**Work item**
Take each line below that has "none" and copy it.

-- Available data follows --

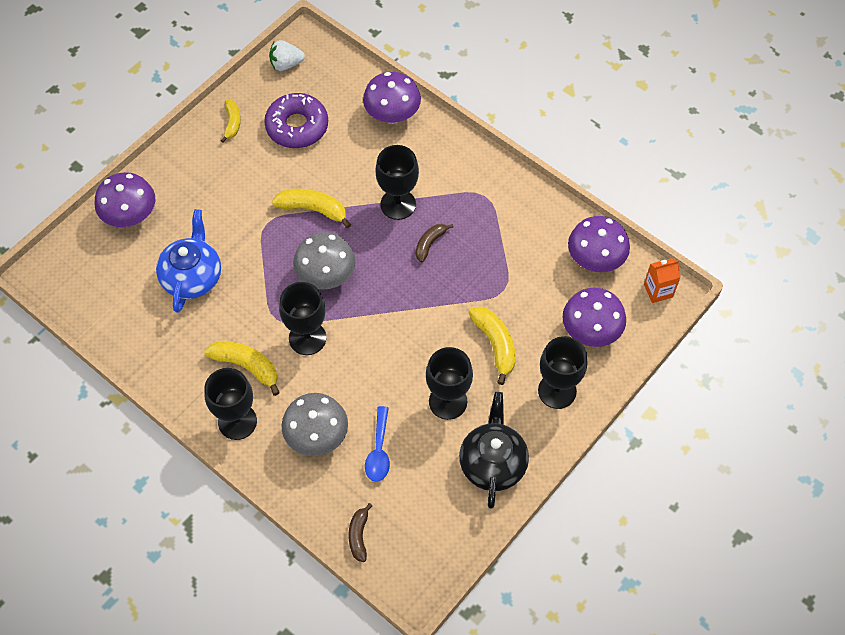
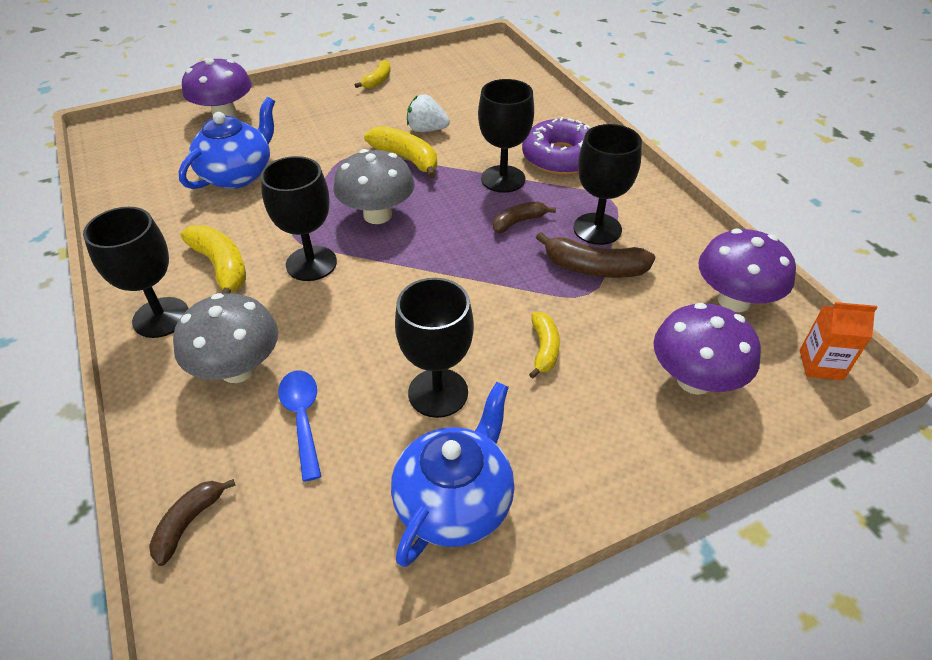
camera: 25 degrees right, 15 degrees down
(286, 64) = (460, 57): white strawberry -> white strawberry (427, 130)
(297, 126) = (438, 97): purple donut -> purple donut (560, 157)
(379, 451) = (302, 418): blue spoon -> blue spoon turned 135 degrees clockwise
(392, 115) = (543, 112): purple mushroom -> none
(493, 463) = (455, 501): black teapot -> blue teapot
(495, 345) = (544, 349): yellow banana -> yellow banana, size x0.64
(498, 266) = (593, 268): none -> brown banana
(557, 391) = (608, 438): black goblet -> black goblet (597, 229)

-- Available data concluded --

**Expected answer**
(392, 115) = (543, 112): purple mushroom -> none
(498, 266) = (593, 268): none -> brown banana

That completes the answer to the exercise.